*** Data records Section Begins ***
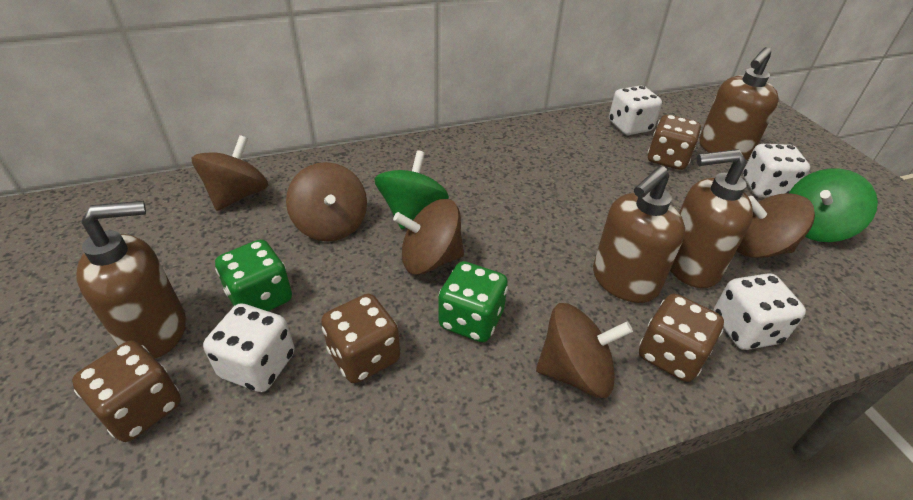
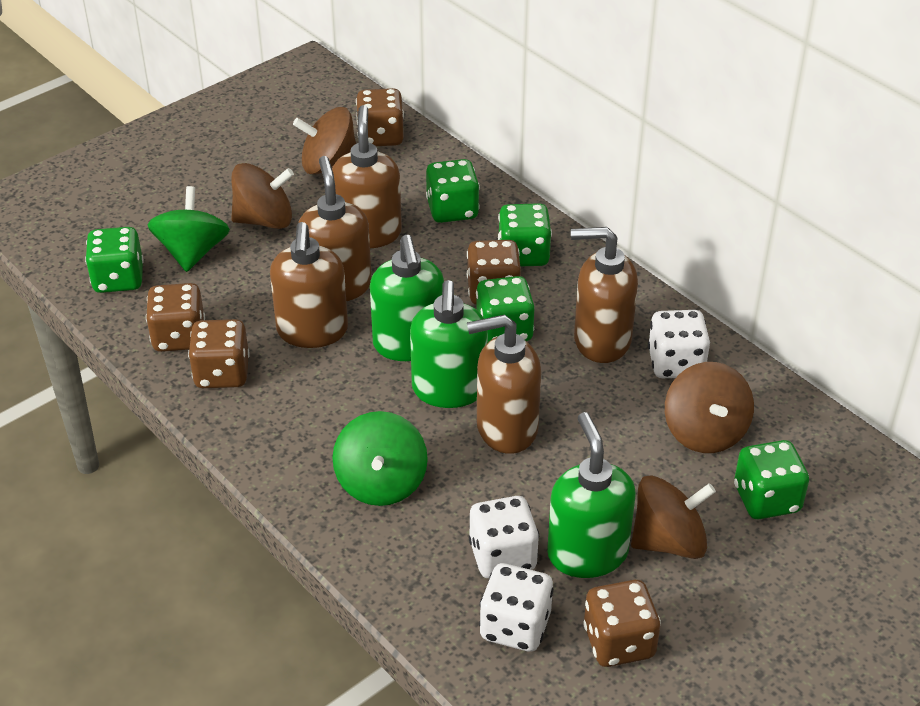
brown dice: 4 -> 5
brown soap dispenser: 4 -> 5
brown spinning top: 5 -> 4
green dice: 2 -> 5
green soap dispenser: 0 -> 3
white dice: 4 -> 3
*** Data records Section Ends ***
What the exercise asks →
What's needed is a word-for-word retyping of the listing, minus its pictures.

The completed task →
brown dice: 4 -> 5
brown soap dispenser: 4 -> 5
brown spinning top: 5 -> 4
green dice: 2 -> 5
green soap dispenser: 0 -> 3
white dice: 4 -> 3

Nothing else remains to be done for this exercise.